══ Given data

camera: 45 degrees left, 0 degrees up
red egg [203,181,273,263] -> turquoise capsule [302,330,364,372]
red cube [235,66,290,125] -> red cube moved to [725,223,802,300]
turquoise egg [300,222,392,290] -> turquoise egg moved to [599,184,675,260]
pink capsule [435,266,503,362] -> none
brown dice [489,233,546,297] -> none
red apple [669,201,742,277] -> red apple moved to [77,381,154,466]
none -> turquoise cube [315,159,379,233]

════
══ Given data

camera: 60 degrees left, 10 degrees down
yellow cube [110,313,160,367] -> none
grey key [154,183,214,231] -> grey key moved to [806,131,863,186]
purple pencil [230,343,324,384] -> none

════
══ Given data

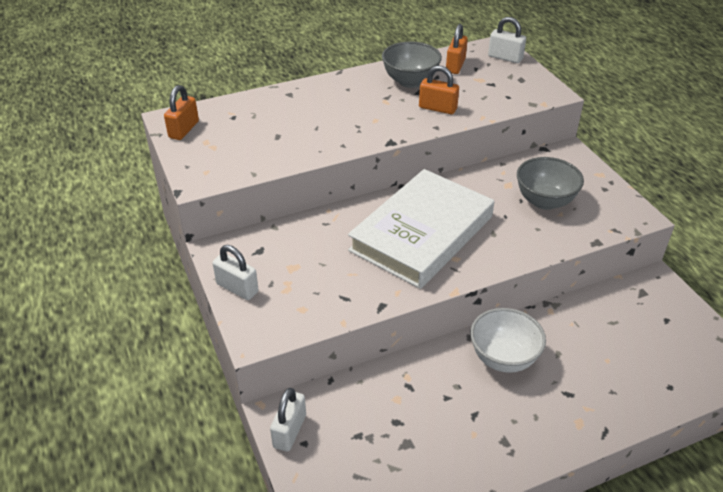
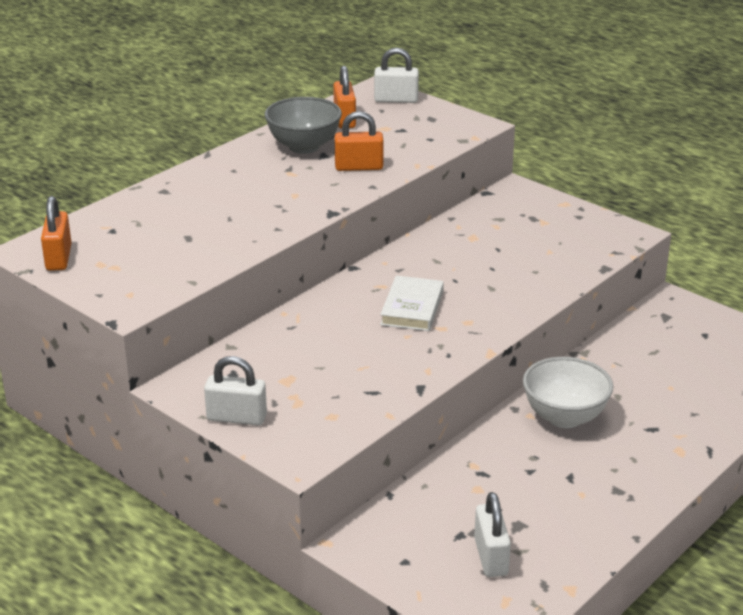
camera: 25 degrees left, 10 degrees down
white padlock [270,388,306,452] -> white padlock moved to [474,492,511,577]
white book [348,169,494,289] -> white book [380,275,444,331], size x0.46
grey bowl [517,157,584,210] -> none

════

(What you will do):
Each line of the records above that includes the string "grey" should be counted. Report the total alone.

(Response to the exercise):
2